▸ **Task description**
The result should be the lines from the one holding "swapped,Baum [gelb],(604 432),Batterie" to the final line of the records, retyped exactly.

(Beginning of Data)

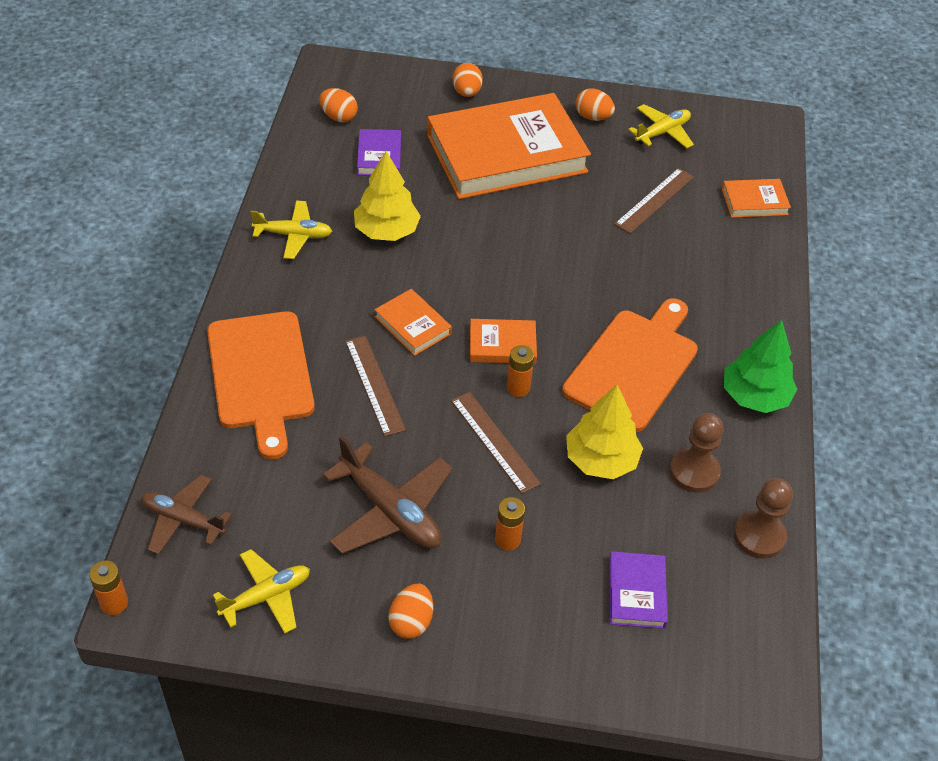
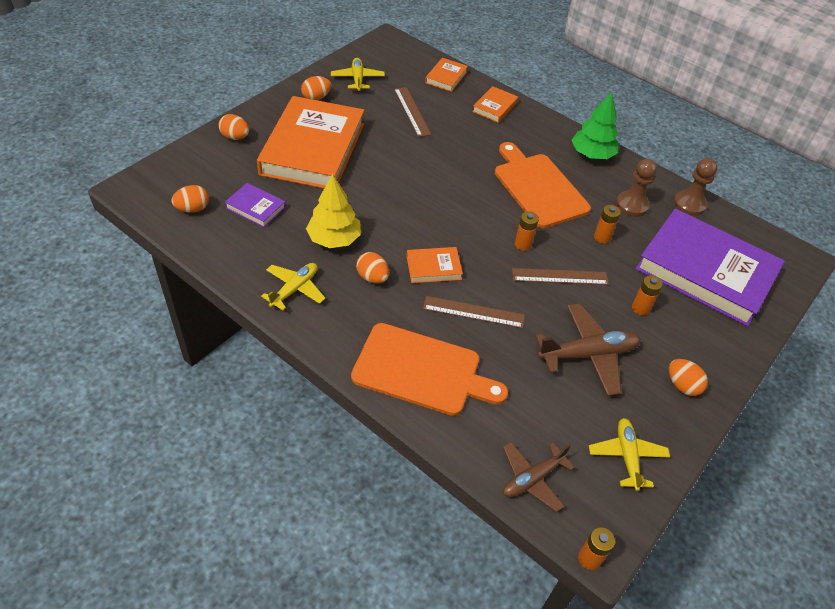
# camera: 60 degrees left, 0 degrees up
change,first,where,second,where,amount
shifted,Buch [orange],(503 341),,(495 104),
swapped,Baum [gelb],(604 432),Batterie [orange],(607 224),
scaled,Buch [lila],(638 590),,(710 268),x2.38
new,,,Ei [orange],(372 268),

(End of Data)

▸ **Exercise solution**
swapped,Baum [gelb],(604 432),Batterie [orange],(607 224),
scaled,Buch [lila],(638 590),,(710 268),x2.38
new,,,Ei [orange],(372 268),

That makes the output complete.